> MATERIAL FOR THIS EXERCISE
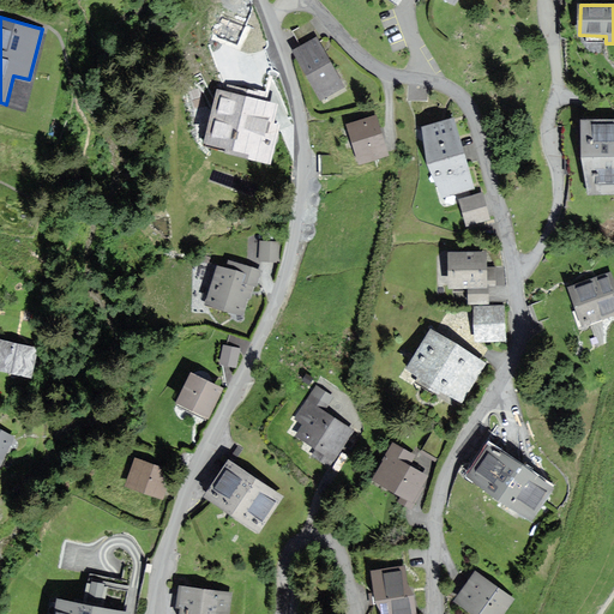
[(318,40),(295,53),(321,97),(343,85),(318,40)]
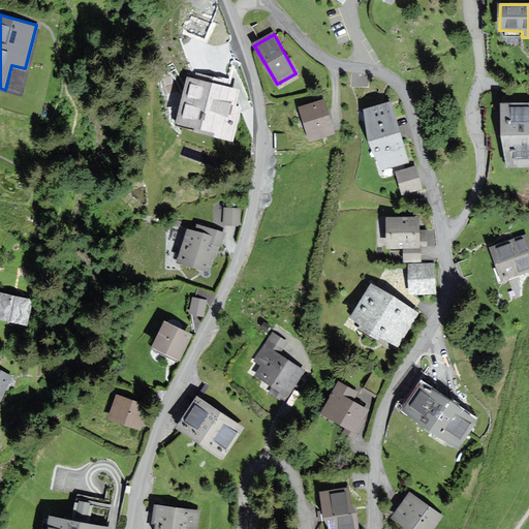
[(194,76),(182,120),(229,133),(237,110),(231,107),(236,94),(226,91),(227,86),(194,76)]
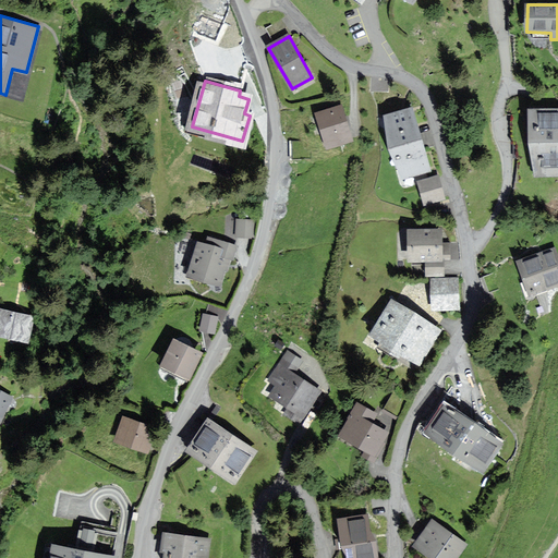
[(343,105),(318,111),(328,148),(353,142),(343,105)]
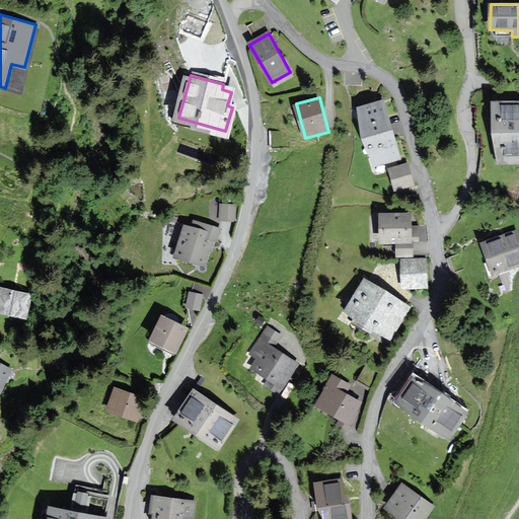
[(386,99),(360,104),(371,160),(397,155),(386,99)]
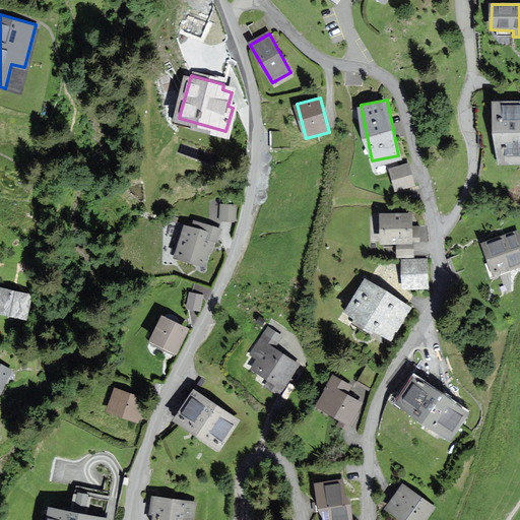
[(519,101),(497,103),(499,160),(519,158),(519,101)]
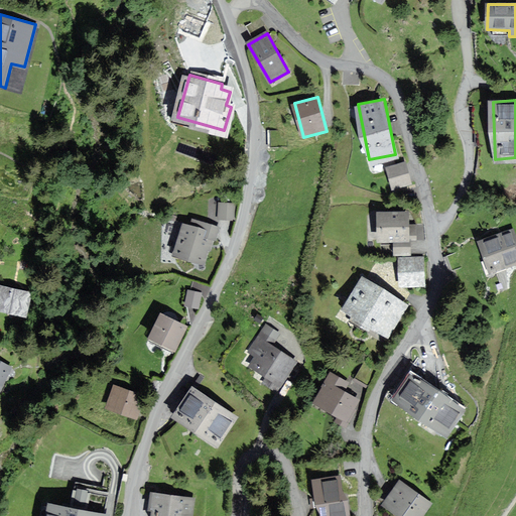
[(407,160),(387,167),(394,188),(414,181),(407,160)]
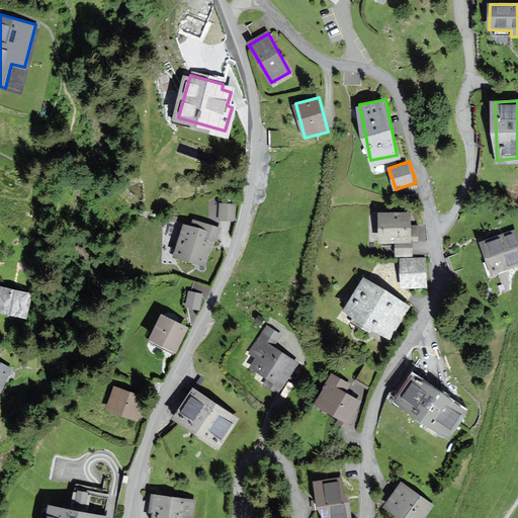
[(235,205),(219,204),(218,220),(234,221),(235,205)]
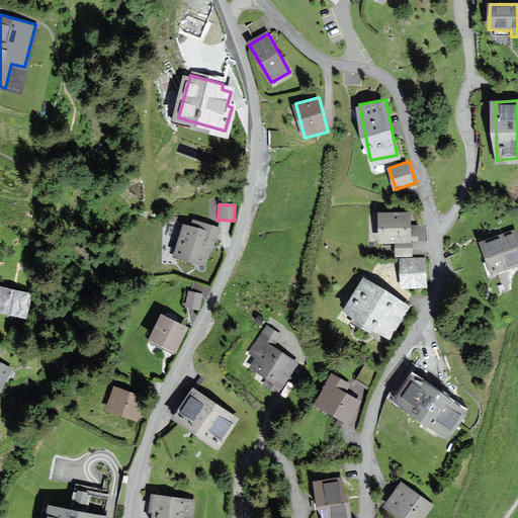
[(411,212),(380,212),(380,242),(411,241),(411,212)]
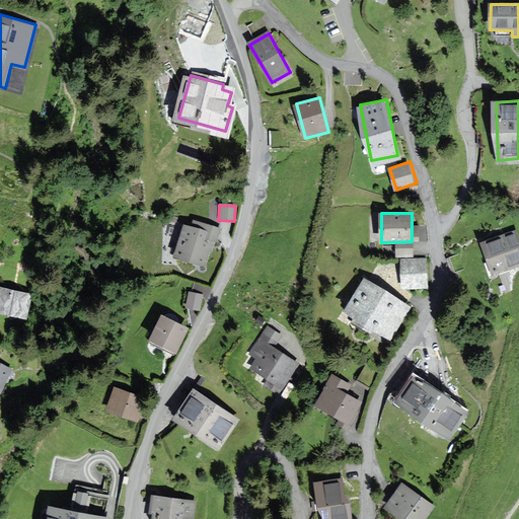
[(184,225),(174,255),(206,266),(218,229),(195,221),(193,227),(184,225)]
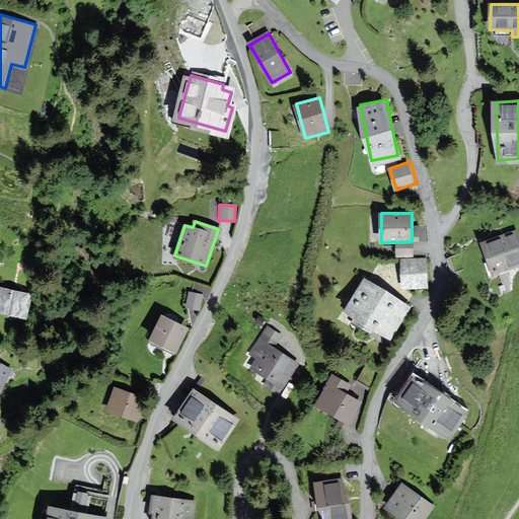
[(518,244),(515,232),(484,243),(494,273),(518,264),(518,244)]
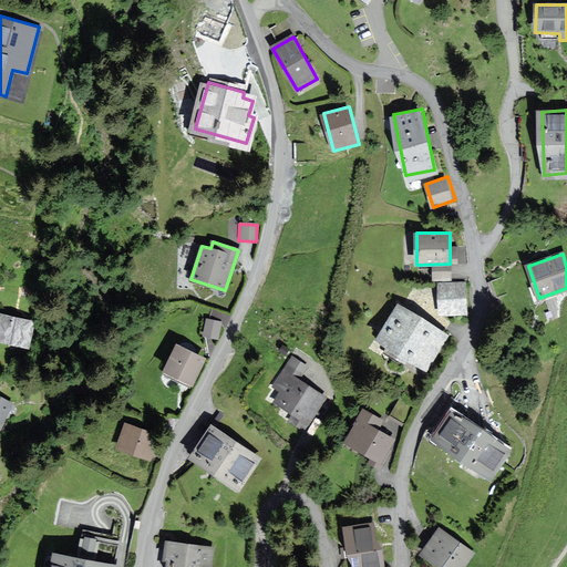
[(465,282),(439,284),(441,313),(466,312),(465,282)]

> TASK TO COMPLETE
Up to and including the line with "[(518,244),(515,232),(484,243),(494,273),(518,264),(518,244)]", repeat every line from the top of the entries exactly, but not the pictures.

> OUTPUT OF THE TASK
[(318,40),(295,53),(321,97),(343,85),(318,40)]
[(194,76),(182,120),(229,133),(237,110),(231,107),(236,94),(226,91),(227,86),(194,76)]
[(343,105),(318,111),(328,148),(353,142),(343,105)]
[(386,99),(360,104),(371,160),(397,155),(386,99)]
[(519,101),(497,103),(499,160),(519,158),(519,101)]
[(407,160),(387,167),(394,188),(414,181),(407,160)]
[(235,205),(219,204),(218,220),(234,221),(235,205)]
[(411,212),(380,212),(380,242),(411,241),(411,212)]
[(184,225),(174,255),(206,266),(218,229),(195,221),(193,227),(184,225)]
[(518,244),(515,232),(484,243),(494,273),(518,264),(518,244)]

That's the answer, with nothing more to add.